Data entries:
____________

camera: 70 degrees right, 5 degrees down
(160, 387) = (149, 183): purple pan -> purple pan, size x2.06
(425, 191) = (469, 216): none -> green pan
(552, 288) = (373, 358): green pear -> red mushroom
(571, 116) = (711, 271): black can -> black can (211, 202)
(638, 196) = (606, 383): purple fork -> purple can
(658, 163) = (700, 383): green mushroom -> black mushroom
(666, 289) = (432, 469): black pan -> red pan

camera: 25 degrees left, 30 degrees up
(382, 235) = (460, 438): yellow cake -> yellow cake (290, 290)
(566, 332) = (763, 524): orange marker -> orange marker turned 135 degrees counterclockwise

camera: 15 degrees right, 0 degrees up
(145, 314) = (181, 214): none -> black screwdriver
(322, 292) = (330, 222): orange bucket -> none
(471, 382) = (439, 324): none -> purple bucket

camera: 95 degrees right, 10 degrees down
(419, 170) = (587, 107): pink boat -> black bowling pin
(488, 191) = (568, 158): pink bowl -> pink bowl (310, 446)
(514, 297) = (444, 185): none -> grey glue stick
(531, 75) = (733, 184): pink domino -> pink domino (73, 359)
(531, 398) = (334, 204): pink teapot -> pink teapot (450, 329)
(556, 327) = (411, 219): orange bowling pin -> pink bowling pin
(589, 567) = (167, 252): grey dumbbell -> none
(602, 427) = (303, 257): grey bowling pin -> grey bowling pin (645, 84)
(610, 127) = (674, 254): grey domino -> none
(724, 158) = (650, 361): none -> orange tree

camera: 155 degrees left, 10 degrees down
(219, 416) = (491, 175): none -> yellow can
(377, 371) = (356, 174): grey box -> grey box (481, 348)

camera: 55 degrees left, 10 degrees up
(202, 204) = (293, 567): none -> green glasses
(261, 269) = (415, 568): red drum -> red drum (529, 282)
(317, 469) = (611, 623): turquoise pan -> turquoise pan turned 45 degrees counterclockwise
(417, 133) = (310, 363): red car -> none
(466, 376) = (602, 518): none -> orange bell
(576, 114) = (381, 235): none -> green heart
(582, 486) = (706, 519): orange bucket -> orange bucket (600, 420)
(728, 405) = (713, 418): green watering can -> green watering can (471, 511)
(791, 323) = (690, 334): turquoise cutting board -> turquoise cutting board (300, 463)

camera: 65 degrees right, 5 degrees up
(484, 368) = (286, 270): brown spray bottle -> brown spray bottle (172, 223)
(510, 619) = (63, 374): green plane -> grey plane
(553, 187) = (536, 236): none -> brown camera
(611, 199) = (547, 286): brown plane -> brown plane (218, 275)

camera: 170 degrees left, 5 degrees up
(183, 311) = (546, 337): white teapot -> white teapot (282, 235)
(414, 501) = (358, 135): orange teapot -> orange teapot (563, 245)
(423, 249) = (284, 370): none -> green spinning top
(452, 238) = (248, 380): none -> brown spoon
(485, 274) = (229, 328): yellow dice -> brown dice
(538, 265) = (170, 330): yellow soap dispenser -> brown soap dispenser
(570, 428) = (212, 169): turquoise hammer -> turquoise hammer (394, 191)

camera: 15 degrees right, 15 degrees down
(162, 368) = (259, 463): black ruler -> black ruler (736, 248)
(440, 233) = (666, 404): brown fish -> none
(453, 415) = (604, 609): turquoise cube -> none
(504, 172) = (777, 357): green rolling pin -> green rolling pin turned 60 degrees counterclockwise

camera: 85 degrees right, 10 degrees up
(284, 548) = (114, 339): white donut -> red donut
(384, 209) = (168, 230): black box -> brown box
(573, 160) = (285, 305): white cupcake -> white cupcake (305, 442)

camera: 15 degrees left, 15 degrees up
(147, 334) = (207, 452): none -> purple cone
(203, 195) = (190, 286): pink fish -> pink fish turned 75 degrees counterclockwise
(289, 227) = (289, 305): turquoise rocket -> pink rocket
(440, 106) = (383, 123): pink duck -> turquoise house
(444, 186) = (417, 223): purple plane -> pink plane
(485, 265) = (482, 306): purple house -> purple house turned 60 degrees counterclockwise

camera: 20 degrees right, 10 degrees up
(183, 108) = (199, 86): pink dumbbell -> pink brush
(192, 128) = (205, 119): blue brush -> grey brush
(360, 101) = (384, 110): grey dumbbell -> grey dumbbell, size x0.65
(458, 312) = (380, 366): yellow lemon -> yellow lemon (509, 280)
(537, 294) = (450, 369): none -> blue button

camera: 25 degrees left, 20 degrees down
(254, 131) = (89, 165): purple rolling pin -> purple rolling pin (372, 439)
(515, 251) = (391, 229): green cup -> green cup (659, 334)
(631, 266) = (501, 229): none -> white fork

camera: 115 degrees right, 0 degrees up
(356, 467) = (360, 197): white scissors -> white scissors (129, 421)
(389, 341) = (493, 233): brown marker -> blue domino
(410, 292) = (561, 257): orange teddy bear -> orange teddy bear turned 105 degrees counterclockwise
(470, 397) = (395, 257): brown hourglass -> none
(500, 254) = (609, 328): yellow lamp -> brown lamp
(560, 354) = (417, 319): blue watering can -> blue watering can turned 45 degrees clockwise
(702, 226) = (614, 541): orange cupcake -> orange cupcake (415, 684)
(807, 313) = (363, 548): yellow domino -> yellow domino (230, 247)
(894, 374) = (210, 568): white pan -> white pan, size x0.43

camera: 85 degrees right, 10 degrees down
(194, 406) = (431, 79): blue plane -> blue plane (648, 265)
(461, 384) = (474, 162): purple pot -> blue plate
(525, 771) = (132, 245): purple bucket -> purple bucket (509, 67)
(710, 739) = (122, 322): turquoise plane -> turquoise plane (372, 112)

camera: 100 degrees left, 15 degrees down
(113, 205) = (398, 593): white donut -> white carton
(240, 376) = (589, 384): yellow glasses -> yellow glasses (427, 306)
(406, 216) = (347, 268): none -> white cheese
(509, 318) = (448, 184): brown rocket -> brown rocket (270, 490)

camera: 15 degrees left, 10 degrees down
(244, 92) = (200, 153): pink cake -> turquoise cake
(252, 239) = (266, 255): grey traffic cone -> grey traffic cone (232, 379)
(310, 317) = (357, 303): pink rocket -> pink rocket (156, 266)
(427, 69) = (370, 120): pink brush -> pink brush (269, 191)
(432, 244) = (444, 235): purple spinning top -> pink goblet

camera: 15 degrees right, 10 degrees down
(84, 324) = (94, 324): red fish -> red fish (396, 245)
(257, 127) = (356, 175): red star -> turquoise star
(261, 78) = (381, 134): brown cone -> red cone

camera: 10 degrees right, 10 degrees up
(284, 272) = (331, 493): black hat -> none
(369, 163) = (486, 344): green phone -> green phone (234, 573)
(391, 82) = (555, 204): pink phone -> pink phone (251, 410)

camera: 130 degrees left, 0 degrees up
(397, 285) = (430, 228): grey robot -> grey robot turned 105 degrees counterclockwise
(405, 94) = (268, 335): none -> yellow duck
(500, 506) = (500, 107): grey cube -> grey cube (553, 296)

____________

Report back each line of the entries that holds the string "teapot".

(531, 398) = (334, 204): pink teapot -> pink teapot (450, 329)
(183, 311) = (546, 337): white teapot -> white teapot (282, 235)
(414, 501) = (358, 135): orange teapot -> orange teapot (563, 245)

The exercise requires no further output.